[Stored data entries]
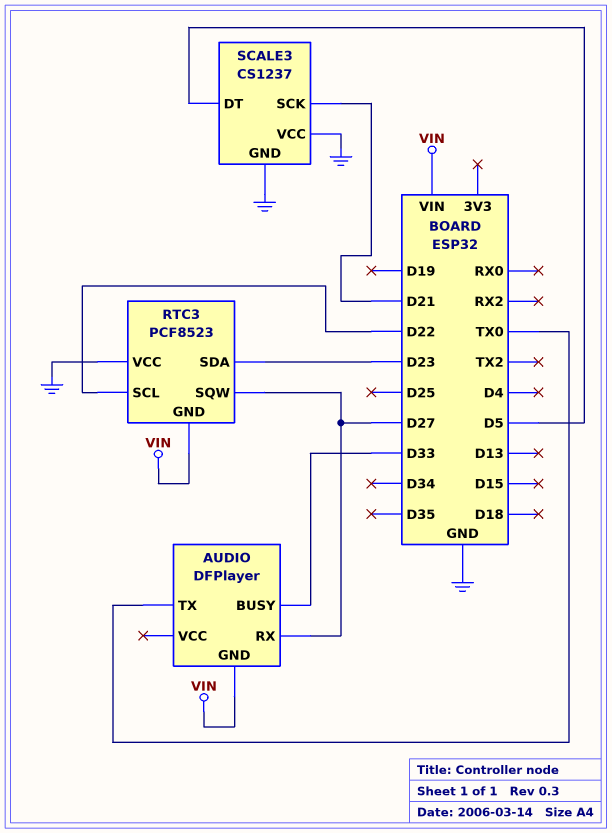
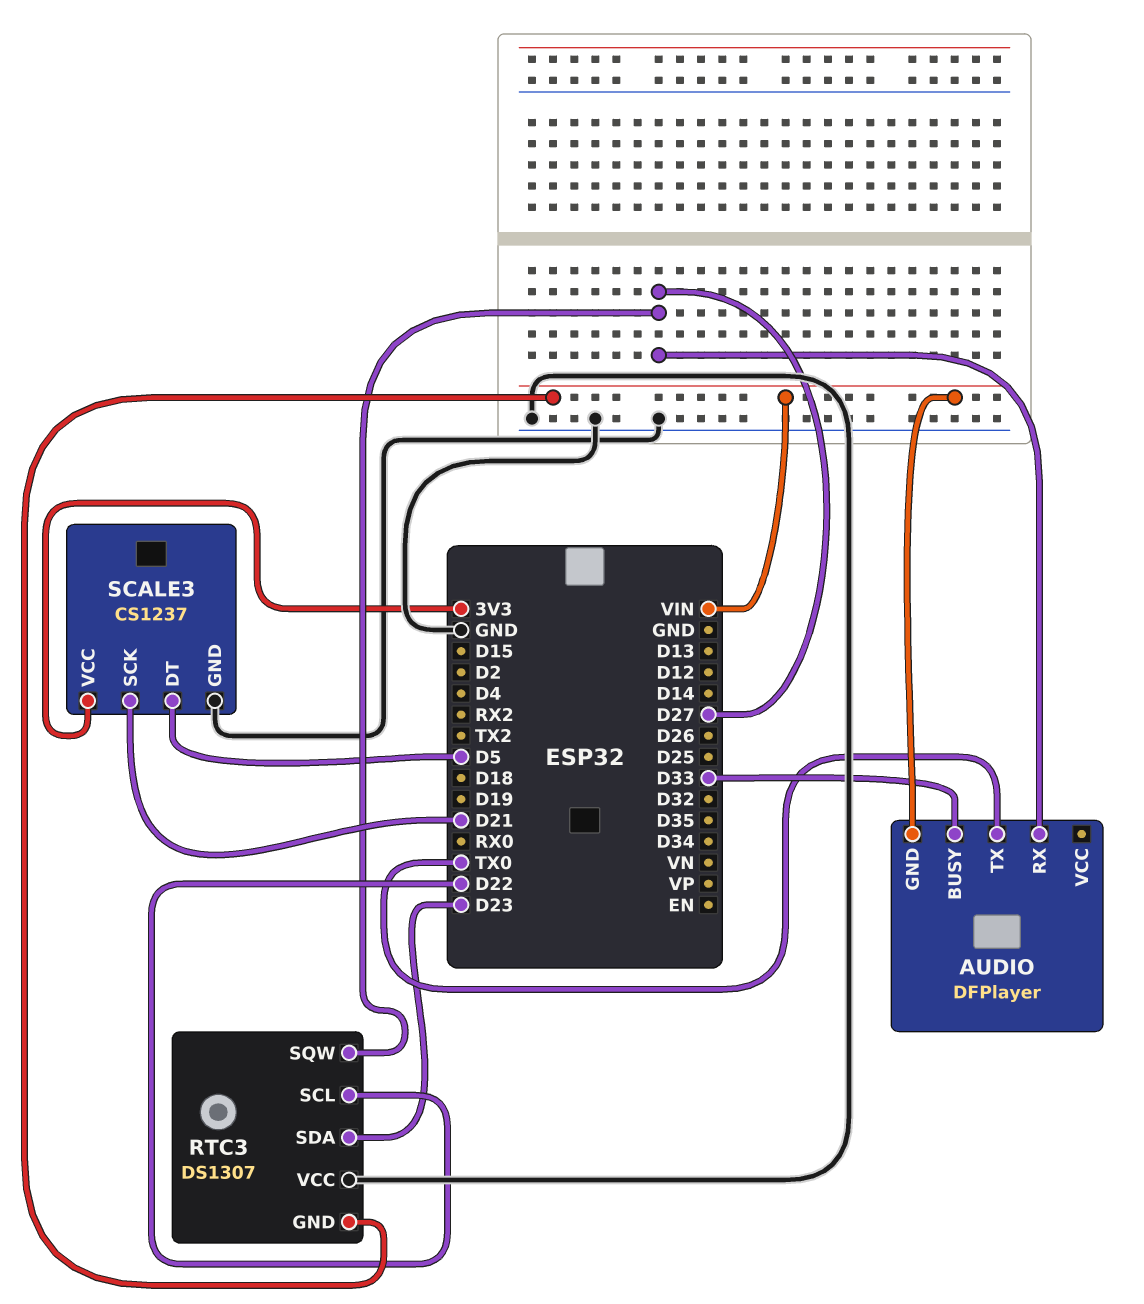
RTC3: PCF8523 -> DS1307
SCALE3 pin VCC: GND -> 3V3

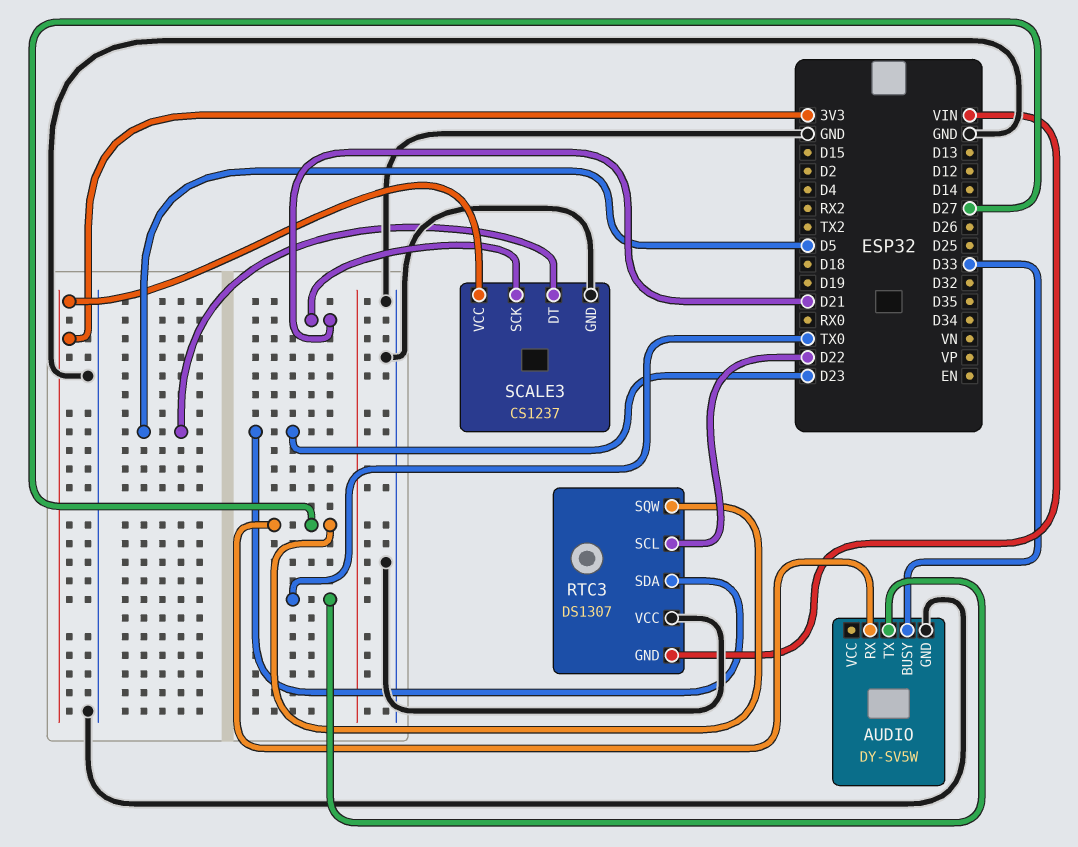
AUDIO: DFPlayer -> DY-SV5W
AUDIO pin GND: VIN -> GND

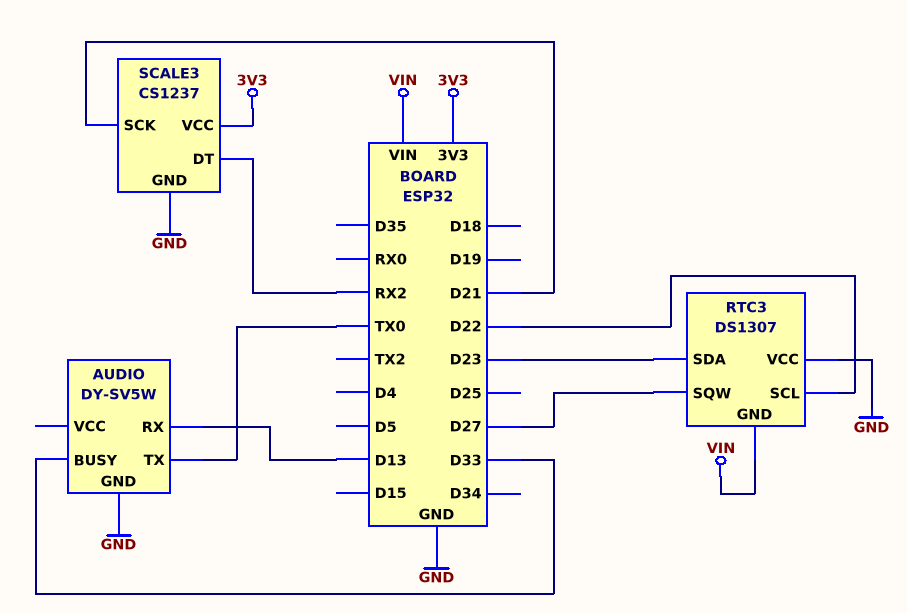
AUDIO pin RX: D27 -> D13
SCALE3 pin DT: D5 -> RX2

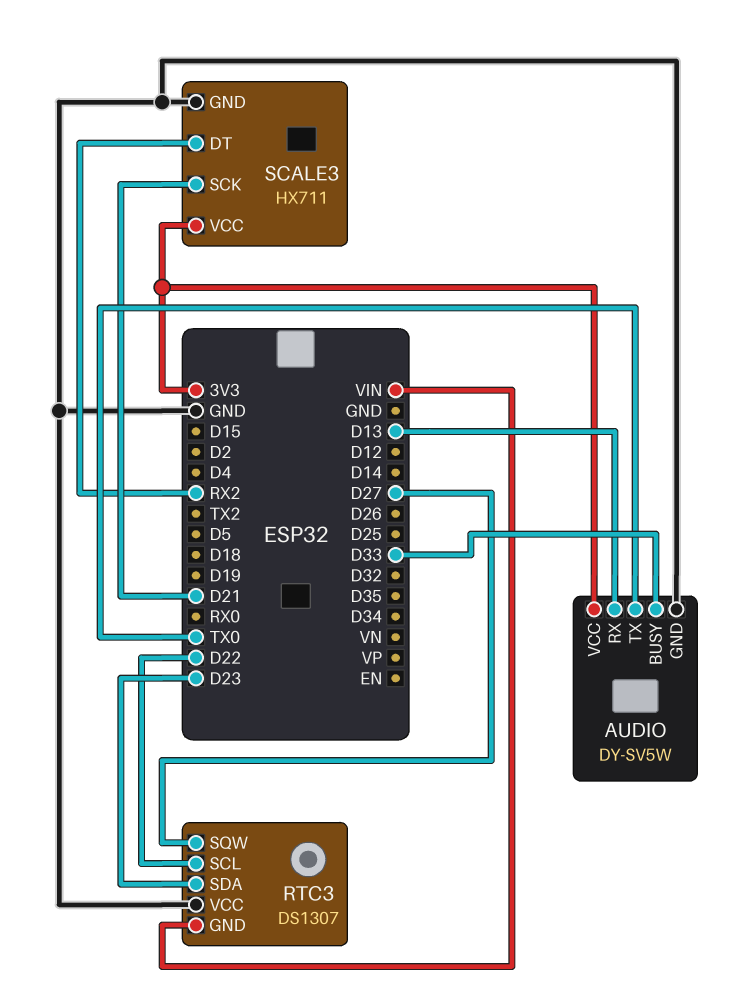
AUDIO pin VCC: none -> 3V3
SCALE3: CS1237 -> HX711

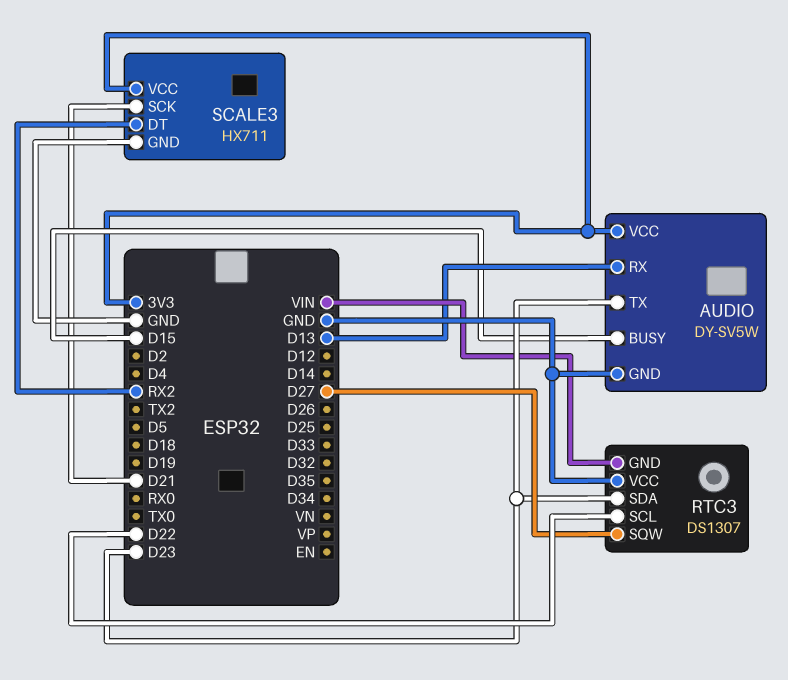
AUDIO pin BUSY: D33 -> D15
AUDIO pin TX: TX0 -> D23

→ **Work item**:
Word for word, give the entries back in full; the pictures do not belong in the copy.

→ **Response to this task**:
RTC3: PCF8523 -> DS1307
SCALE3 pin VCC: GND -> 3V3

AUDIO: DFPlayer -> DY-SV5W
AUDIO pin GND: VIN -> GND

AUDIO pin RX: D27 -> D13
SCALE3 pin DT: D5 -> RX2

AUDIO pin VCC: none -> 3V3
SCALE3: CS1237 -> HX711

AUDIO pin BUSY: D33 -> D15
AUDIO pin TX: TX0 -> D23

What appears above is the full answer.